-- Opening Marker --

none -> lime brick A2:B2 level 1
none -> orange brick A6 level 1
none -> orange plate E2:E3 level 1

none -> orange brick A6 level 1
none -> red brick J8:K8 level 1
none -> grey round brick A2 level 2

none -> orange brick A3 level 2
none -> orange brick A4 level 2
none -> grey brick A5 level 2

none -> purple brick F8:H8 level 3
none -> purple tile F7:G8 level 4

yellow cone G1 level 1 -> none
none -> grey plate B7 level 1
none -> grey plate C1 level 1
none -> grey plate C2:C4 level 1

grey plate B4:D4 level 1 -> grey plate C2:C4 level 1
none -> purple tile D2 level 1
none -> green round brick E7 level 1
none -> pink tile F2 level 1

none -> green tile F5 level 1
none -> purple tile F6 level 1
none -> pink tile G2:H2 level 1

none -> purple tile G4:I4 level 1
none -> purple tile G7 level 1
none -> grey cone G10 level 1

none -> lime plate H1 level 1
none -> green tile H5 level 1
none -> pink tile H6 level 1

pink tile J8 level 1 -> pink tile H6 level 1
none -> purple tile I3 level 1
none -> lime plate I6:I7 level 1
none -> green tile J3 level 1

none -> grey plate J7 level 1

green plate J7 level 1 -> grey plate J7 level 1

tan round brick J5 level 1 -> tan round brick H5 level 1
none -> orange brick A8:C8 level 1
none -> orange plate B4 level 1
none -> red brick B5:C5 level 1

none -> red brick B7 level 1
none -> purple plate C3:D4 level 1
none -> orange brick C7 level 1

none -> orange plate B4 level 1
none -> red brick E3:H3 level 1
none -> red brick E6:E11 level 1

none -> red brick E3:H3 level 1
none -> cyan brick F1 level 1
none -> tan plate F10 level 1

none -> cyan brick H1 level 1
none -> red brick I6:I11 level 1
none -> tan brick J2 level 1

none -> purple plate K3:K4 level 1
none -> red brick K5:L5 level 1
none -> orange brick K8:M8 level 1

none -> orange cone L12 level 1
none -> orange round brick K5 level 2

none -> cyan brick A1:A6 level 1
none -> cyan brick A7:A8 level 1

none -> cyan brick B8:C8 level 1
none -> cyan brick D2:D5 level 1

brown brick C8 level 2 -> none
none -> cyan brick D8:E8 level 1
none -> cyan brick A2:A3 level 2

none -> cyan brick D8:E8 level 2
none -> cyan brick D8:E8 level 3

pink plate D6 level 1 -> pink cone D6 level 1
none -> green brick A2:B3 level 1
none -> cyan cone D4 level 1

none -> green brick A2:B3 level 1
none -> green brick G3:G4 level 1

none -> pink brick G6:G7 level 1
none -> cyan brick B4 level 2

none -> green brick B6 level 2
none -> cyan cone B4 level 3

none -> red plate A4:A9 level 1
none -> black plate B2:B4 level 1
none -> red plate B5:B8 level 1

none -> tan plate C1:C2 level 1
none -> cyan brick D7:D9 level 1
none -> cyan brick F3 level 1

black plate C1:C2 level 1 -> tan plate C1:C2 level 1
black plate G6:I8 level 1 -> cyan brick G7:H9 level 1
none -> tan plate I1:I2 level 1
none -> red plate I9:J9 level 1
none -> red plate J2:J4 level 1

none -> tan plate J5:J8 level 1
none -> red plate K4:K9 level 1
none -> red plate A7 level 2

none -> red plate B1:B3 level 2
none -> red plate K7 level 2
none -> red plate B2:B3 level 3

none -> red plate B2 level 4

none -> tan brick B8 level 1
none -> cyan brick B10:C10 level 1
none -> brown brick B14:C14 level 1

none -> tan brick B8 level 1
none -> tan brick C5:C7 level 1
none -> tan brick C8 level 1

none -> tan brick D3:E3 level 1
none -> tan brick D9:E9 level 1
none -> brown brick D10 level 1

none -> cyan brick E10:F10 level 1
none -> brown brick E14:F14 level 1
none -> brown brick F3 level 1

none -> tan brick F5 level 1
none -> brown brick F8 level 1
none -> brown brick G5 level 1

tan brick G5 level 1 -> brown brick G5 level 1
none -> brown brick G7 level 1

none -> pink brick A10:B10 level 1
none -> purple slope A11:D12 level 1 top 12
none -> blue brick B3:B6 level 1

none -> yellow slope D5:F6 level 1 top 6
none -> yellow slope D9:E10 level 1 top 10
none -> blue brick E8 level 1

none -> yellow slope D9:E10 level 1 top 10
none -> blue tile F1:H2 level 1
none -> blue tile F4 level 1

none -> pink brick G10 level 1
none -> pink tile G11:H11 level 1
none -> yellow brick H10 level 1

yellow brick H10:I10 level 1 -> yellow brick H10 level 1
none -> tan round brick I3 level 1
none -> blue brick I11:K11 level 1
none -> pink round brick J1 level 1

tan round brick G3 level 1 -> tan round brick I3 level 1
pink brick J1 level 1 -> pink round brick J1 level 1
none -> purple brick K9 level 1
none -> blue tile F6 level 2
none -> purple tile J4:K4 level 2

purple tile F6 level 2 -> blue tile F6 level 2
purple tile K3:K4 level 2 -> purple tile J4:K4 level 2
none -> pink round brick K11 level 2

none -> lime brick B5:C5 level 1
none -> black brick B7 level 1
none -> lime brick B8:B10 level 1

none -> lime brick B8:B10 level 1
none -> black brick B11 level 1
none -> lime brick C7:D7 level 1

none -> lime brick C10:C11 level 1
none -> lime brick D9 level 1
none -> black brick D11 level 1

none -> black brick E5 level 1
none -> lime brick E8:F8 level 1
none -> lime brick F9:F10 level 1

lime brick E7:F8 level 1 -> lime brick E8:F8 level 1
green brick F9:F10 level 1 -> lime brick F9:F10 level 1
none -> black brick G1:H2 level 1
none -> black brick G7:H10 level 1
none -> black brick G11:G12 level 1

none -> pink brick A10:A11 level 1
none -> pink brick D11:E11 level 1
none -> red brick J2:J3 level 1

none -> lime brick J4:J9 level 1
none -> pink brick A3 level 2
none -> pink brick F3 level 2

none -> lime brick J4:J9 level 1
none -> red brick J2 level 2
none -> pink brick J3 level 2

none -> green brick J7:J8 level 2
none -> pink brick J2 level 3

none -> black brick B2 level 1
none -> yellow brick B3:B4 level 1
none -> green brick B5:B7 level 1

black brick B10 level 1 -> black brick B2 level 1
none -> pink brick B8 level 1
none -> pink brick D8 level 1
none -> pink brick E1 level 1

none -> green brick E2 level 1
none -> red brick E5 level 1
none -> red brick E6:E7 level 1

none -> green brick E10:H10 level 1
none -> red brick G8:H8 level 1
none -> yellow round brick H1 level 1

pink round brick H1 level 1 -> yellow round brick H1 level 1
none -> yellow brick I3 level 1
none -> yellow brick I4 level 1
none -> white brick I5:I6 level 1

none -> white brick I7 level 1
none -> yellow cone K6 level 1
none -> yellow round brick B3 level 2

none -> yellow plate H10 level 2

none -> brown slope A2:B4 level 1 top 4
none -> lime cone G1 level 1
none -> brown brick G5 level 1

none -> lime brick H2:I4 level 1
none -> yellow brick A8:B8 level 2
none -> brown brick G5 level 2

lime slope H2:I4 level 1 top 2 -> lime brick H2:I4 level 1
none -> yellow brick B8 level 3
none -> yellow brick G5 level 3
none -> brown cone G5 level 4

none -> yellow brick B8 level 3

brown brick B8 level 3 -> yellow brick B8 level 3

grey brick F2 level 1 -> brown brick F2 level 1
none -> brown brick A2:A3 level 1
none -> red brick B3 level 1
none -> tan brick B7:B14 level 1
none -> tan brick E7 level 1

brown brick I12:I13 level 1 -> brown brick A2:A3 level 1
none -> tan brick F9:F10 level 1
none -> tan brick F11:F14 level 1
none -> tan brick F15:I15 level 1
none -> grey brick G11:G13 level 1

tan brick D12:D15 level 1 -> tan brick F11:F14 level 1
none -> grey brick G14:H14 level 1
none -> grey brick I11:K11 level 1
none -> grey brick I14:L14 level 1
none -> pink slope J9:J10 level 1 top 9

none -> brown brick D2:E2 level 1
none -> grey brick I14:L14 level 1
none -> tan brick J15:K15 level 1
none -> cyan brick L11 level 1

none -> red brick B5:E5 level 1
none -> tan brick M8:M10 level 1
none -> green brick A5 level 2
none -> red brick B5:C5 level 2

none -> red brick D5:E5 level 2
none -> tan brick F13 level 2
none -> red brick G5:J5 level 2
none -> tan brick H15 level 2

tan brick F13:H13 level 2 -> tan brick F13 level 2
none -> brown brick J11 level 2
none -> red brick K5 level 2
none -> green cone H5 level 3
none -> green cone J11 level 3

-- Closing Marker --

### PROBLEM TO WORK ON:
Print the lines above from the one with "purple tile F6 level 2" through the one with "none -> lime brick C7:D7 level 1", both included, exactly as written and nothing more.

### FINISHED TASK:
purple tile F6 level 2 -> blue tile F6 level 2
purple tile K3:K4 level 2 -> purple tile J4:K4 level 2
none -> pink round brick K11 level 2

none -> lime brick B5:C5 level 1
none -> black brick B7 level 1
none -> lime brick B8:B10 level 1

none -> lime brick B8:B10 level 1
none -> black brick B11 level 1
none -> lime brick C7:D7 level 1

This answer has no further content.